TASK PROMPT: Please copy out every line below word for word, leaving out the pictures.

Stored records:
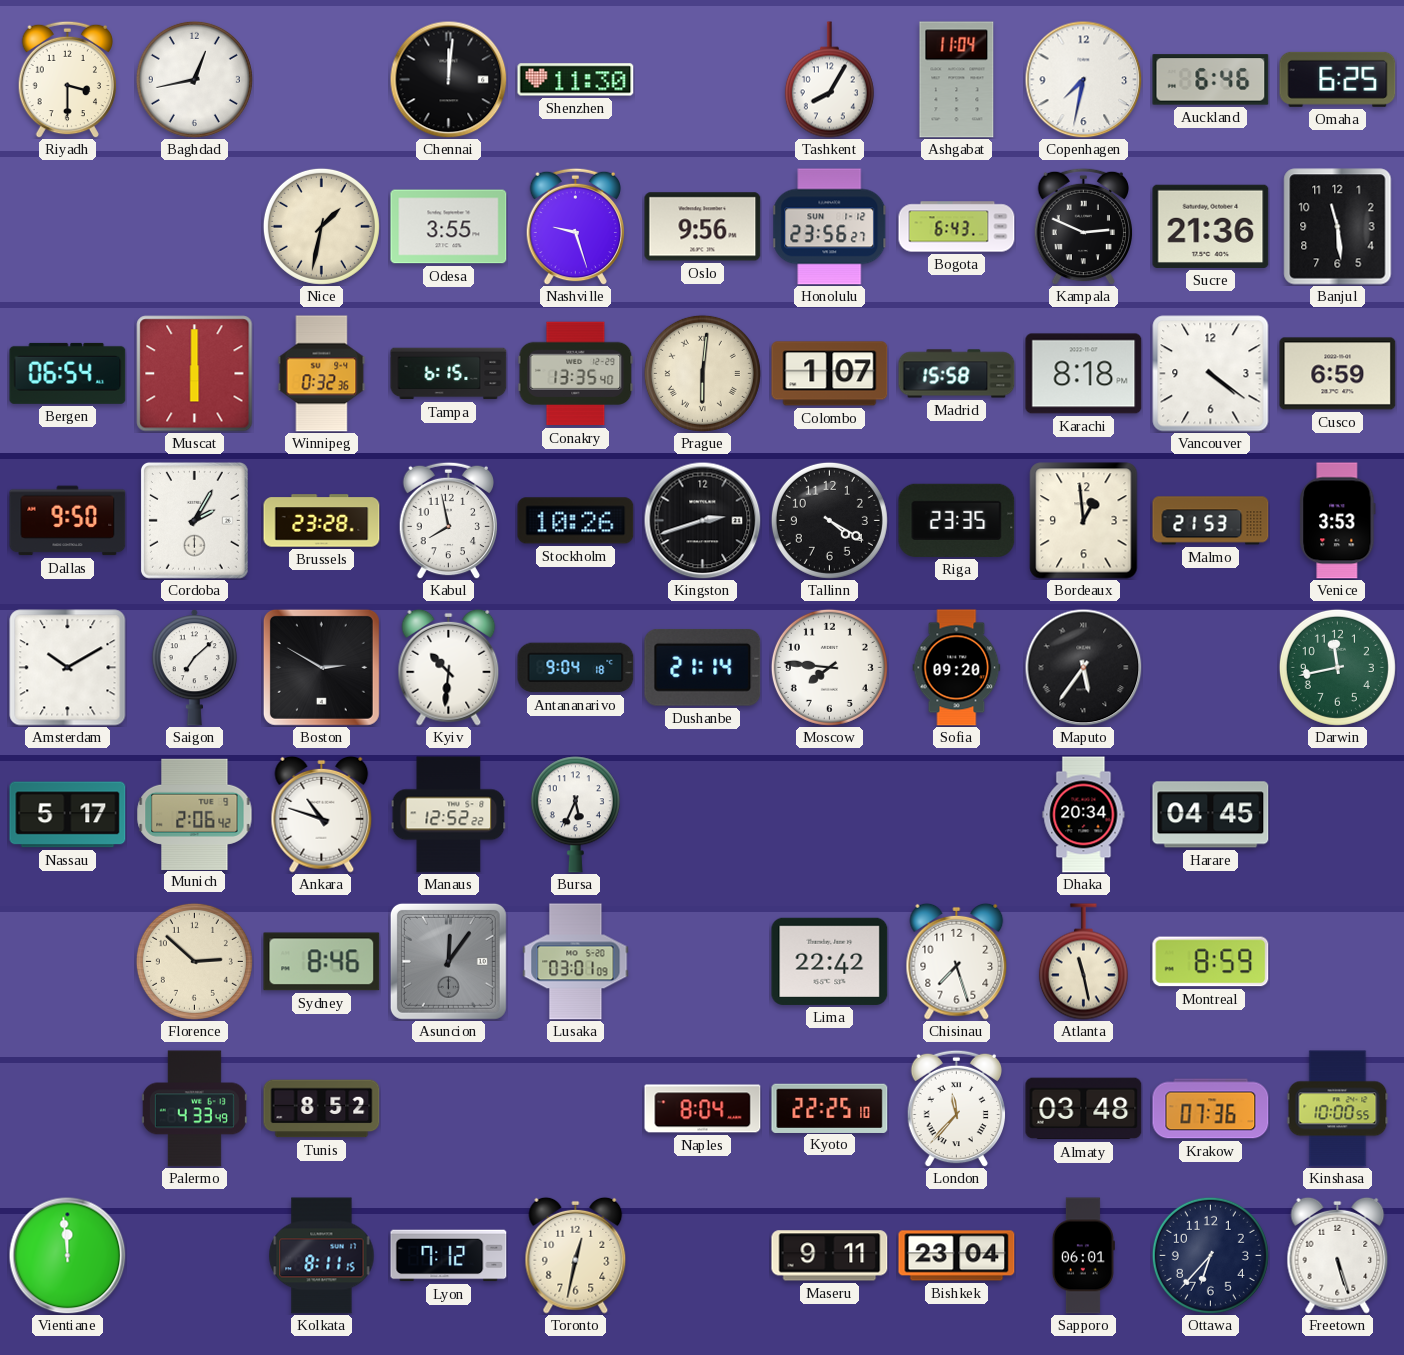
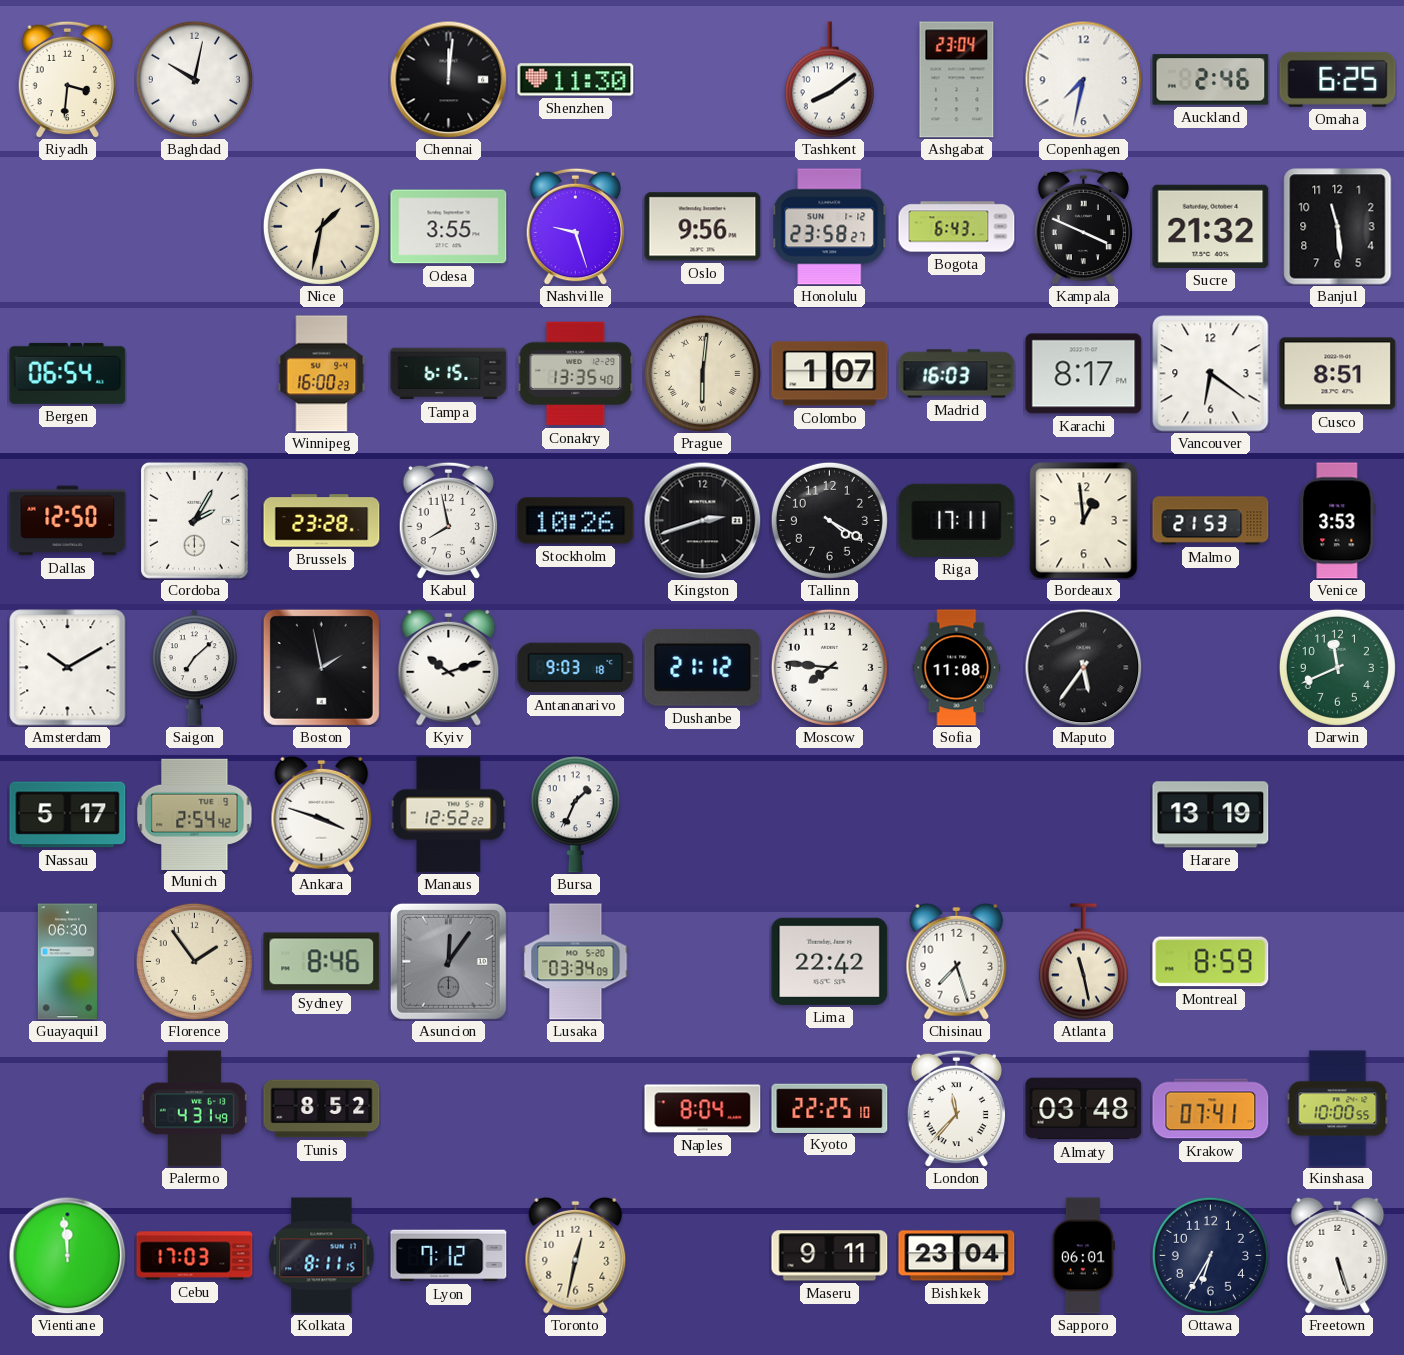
Riyadh: 3:30 -> 3:31
Baghdad: 12:43 -> 10:02
Tashkent: 8:05 -> 8:09
Ashgabat: 11:04 -> 23:04
Auckland: 6:46 -> 2:46
Honolulu: 23:56 -> 23:58
Kampala: 2:49 -> 3:49
Sucre: 21:36 -> 21:32
Muscat: 6:00 -> none
Winnipeg: 0:32 -> 16:00
Madrid: 15:58 -> 16:03
Karachi: 8:18 -> 8:17
Vancouver: 4:21 -> 6:21
Cusco: 6:59 -> 8:51
Dallas: 9:50 -> 12:50
Riga: 23:35 -> 17:11
Boston: 2:50 -> 1:58
Kyiv: 10:31 -> 10:12
Antananarivo: 9:04 -> 9:03
Dushanbe: 21:14 -> 21:12
Sofia: 09:20 -> 11:08
Darwin: 11:43 -> 11:41
Munich: 2:06 -> 2:54
Ankara: 10:48 -> 3:48
Bursa: 5:34 -> 1:34
Dhaka: 20:34 -> none
Harare: 04:45 -> 13:19
Guayaquil: none -> 06:30
Florence: 2:52 -> 1:54
Lusaka: 03:01 -> 03:34
Palermo: 4:33 -> 4:31
Krakow: 07:36 -> 07:41
Cebu: none -> 17:03
Ottawa: 6:37 -> 6:35
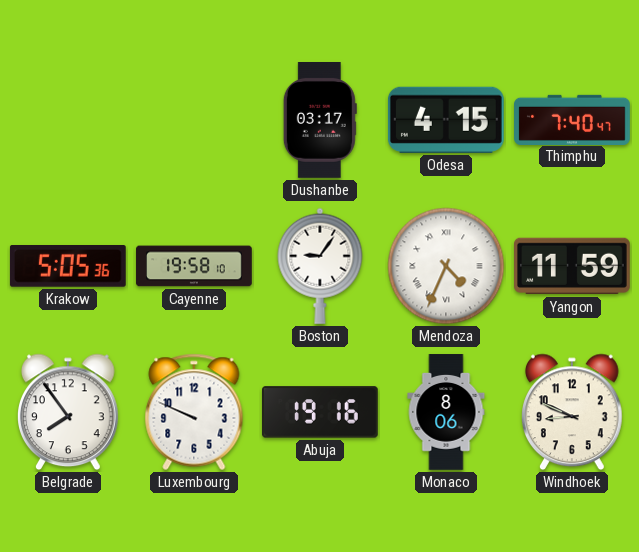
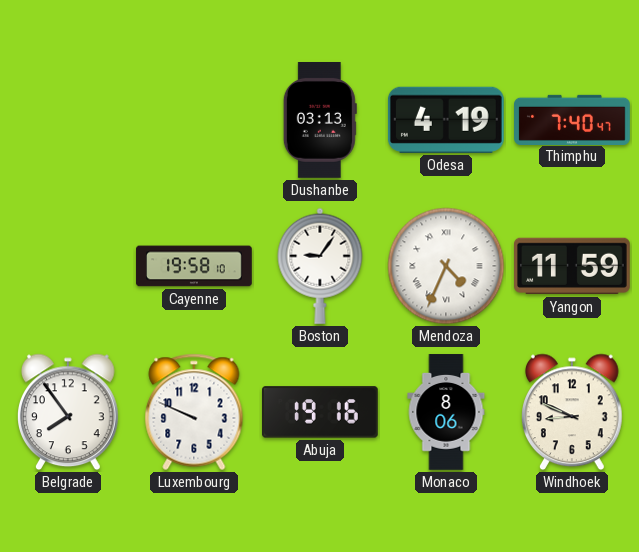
Dushanbe: 03:17 -> 03:13
Odesa: 4:15 -> 4:19
Krakow: 5:05 -> none
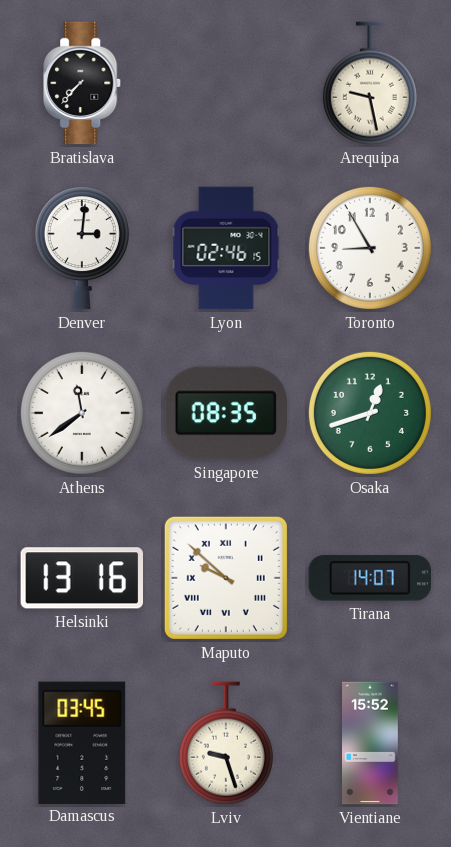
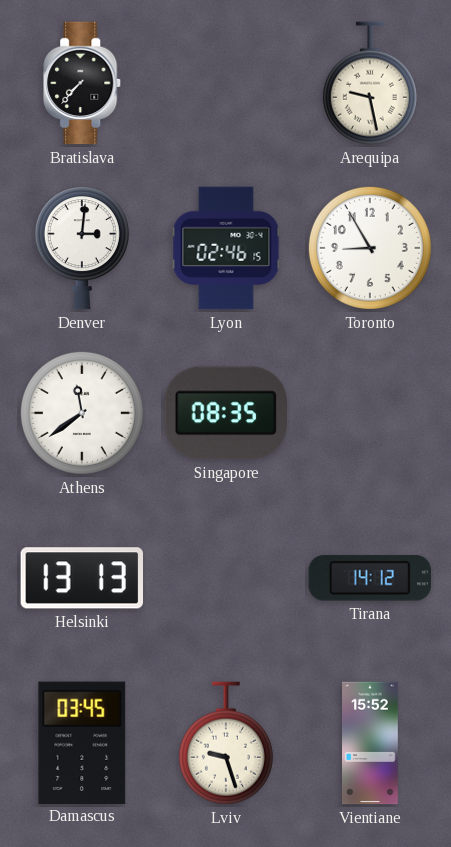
Osaka: 12:42 -> none
Helsinki: 13:16 -> 13:13
Maputo: 9:52 -> none
Tirana: 14:07 -> 14:12
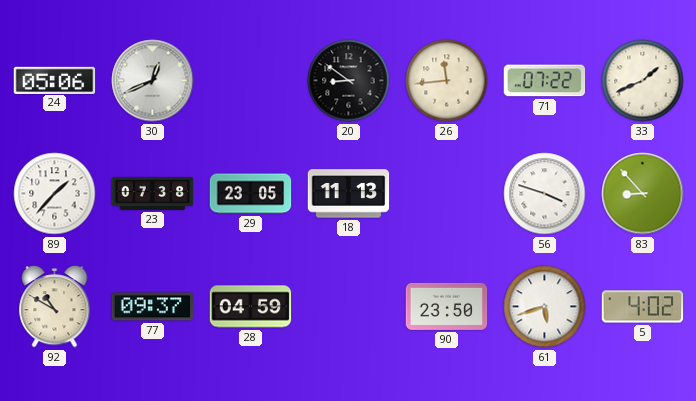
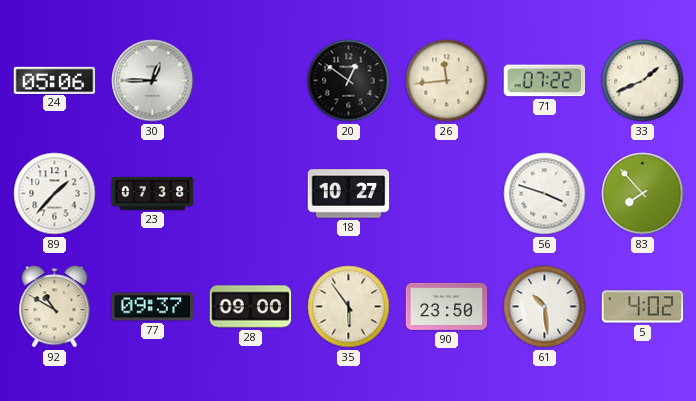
30: 12:41 -> 12:45
20: 8:51 -> 12:51
29: 23:05 -> none
18: 11:13 -> 10:27
83: 8:53 -> 7:53
28: 04:59 -> 09:00
35: none -> 5:54
61: 5:42 -> 10:29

EXERCISE ANSWER:
Riyadh: 3:30 -> 3:31
Baghdad: 12:43 -> 10:02
Tashkent: 8:05 -> 8:09
Ashgabat: 11:04 -> 23:04
Auckland: 6:46 -> 2:46
Honolulu: 23:56 -> 23:58
Kampala: 2:49 -> 3:49
Sucre: 21:36 -> 21:32
Muscat: 6:00 -> none
Winnipeg: 0:32 -> 16:00
Madrid: 15:58 -> 16:03
Karachi: 8:18 -> 8:17
Vancouver: 4:21 -> 6:21
Cusco: 6:59 -> 8:51
Dallas: 9:50 -> 12:50
Riga: 23:35 -> 17:11
Boston: 2:50 -> 1:58
Kyiv: 10:31 -> 10:12
Antananarivo: 9:04 -> 9:03
Dushanbe: 21:14 -> 21:12
Sofia: 09:20 -> 11:08
Darwin: 11:43 -> 11:41
Munich: 2:06 -> 2:54
Ankara: 10:48 -> 3:48
Bursa: 5:34 -> 1:34
Dhaka: 20:34 -> none
Harare: 04:45 -> 13:19
Guayaquil: none -> 06:30
Florence: 2:52 -> 1:54
Lusaka: 03:01 -> 03:34
Palermo: 4:33 -> 4:31
Krakow: 07:36 -> 07:41
Cebu: none -> 17:03
Ottawa: 6:37 -> 6:35
Dushanbe: 03:17 -> 03:13
Odesa: 4:15 -> 4:19
Krakow: 5:05 -> none
Osaka: 12:42 -> none
Helsinki: 13:16 -> 13:13
Maputo: 9:52 -> none
Tirana: 14:07 -> 14:12
30: 12:41 -> 12:45
20: 8:51 -> 12:51
29: 23:05 -> none
18: 11:13 -> 10:27
83: 8:53 -> 7:53
28: 04:59 -> 09:00
35: none -> 5:54
61: 5:42 -> 10:29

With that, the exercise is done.